In the entries that follow, the line with "brown clock [280,165,348,238]" opens the range and the line with "blue spray bottle [421,509,492,695]" closes it; repeat that range exactly, both lines included.

##### Raw data

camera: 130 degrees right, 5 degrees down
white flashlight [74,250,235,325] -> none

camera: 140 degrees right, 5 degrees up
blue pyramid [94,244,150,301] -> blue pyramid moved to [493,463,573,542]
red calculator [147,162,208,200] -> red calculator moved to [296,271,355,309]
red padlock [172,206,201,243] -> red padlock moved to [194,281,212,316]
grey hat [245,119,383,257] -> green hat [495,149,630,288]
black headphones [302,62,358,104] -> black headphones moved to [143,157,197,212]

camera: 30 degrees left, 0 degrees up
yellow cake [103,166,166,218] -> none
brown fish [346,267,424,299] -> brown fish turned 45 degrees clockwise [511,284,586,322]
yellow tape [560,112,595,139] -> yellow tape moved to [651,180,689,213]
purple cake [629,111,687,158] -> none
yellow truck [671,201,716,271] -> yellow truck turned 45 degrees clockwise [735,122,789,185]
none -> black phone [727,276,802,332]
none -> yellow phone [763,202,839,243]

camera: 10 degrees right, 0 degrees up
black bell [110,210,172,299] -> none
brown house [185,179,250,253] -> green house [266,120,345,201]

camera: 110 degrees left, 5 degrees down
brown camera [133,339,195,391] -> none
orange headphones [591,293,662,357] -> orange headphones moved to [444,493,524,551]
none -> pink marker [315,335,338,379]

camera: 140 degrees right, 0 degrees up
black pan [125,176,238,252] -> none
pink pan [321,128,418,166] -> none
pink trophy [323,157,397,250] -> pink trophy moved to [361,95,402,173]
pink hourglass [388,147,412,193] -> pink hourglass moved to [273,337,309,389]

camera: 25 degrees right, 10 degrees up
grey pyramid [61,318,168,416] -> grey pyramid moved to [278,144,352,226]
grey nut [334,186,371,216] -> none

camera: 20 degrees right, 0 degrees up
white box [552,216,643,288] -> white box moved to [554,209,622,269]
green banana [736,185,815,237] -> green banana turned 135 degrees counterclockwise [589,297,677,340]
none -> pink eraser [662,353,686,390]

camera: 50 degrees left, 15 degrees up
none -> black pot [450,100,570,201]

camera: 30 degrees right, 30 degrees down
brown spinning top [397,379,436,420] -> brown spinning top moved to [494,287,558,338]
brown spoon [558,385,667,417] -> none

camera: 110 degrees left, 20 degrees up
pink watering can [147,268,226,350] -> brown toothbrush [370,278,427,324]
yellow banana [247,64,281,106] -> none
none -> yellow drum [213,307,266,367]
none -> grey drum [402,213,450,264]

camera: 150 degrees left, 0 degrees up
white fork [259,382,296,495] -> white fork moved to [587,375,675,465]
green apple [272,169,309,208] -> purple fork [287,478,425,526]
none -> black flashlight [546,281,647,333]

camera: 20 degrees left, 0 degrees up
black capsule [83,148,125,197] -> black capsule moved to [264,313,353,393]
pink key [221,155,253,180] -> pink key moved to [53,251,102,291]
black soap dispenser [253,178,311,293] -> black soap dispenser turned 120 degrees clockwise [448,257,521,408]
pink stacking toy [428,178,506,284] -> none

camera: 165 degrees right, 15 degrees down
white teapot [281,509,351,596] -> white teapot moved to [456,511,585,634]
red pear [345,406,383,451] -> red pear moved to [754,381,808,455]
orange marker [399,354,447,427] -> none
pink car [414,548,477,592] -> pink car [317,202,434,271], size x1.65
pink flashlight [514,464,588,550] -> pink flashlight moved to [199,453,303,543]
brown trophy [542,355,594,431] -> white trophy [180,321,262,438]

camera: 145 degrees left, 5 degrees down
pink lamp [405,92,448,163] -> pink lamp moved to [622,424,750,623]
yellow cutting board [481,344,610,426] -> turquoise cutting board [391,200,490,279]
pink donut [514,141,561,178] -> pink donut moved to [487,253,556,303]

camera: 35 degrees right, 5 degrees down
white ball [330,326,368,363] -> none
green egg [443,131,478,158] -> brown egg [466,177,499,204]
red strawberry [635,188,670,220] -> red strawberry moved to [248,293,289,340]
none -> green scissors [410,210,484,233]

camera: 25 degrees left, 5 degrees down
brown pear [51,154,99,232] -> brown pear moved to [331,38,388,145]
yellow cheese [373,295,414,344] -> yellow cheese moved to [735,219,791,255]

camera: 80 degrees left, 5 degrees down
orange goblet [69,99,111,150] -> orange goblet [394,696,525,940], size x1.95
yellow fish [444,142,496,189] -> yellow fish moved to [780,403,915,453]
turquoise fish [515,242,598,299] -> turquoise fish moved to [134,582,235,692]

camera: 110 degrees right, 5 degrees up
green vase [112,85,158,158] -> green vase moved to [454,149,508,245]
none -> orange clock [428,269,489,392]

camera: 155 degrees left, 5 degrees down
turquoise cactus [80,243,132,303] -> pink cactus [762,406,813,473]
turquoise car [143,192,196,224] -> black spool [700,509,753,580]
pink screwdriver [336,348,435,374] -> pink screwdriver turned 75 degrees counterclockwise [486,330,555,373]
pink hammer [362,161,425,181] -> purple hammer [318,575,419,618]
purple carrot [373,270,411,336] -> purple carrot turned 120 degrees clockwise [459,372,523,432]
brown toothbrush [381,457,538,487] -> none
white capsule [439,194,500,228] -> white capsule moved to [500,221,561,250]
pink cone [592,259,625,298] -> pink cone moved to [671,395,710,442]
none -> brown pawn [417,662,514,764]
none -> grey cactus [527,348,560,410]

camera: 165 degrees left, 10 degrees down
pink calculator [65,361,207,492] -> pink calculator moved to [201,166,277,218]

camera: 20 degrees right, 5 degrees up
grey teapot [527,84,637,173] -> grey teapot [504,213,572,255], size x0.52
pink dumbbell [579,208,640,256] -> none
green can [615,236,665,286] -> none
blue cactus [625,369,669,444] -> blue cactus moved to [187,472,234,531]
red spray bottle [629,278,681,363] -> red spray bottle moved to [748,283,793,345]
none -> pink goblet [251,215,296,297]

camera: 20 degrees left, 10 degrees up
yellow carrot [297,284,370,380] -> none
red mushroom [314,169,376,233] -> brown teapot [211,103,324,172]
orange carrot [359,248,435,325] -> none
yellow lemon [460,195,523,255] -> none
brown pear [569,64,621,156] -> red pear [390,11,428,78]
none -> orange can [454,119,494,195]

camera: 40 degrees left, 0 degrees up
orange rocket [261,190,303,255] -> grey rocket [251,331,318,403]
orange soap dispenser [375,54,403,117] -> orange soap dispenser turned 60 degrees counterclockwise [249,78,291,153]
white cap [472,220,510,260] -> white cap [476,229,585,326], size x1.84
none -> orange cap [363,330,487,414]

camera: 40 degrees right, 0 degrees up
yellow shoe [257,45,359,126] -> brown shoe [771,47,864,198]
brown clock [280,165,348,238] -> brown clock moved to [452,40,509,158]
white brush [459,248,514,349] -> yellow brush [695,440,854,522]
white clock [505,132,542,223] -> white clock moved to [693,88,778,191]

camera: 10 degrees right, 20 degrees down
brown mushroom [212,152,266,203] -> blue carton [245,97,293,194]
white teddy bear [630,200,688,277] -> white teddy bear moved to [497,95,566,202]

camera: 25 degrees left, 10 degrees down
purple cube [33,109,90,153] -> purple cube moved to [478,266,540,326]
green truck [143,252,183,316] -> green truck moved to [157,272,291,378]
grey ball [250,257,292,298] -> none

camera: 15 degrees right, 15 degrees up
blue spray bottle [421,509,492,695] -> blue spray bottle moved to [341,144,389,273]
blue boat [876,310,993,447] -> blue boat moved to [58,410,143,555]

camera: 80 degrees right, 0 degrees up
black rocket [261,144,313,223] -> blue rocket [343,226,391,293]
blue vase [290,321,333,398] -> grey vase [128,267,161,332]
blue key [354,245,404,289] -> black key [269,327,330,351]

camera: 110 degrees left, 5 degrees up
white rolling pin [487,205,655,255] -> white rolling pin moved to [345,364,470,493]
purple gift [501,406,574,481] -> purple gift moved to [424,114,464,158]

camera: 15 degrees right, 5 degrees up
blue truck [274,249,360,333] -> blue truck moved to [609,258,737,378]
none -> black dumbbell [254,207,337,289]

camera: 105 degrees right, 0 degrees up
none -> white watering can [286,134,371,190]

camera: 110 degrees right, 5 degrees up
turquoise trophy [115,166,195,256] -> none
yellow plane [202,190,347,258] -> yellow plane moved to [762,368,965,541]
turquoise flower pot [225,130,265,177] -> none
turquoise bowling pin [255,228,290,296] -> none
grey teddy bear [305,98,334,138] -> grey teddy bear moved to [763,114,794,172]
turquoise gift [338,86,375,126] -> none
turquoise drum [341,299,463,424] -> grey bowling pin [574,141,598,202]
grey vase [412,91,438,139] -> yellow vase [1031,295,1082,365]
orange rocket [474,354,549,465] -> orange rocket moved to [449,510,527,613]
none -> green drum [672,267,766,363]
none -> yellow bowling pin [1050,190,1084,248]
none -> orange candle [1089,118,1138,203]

##########

**Finished task:**
brown clock [280,165,348,238] -> brown clock moved to [452,40,509,158]
white brush [459,248,514,349] -> yellow brush [695,440,854,522]
white clock [505,132,542,223] -> white clock moved to [693,88,778,191]

camera: 10 degrees right, 20 degrees down
brown mushroom [212,152,266,203] -> blue carton [245,97,293,194]
white teddy bear [630,200,688,277] -> white teddy bear moved to [497,95,566,202]

camera: 25 degrees left, 10 degrees down
purple cube [33,109,90,153] -> purple cube moved to [478,266,540,326]
green truck [143,252,183,316] -> green truck moved to [157,272,291,378]
grey ball [250,257,292,298] -> none

camera: 15 degrees right, 15 degrees up
blue spray bottle [421,509,492,695] -> blue spray bottle moved to [341,144,389,273]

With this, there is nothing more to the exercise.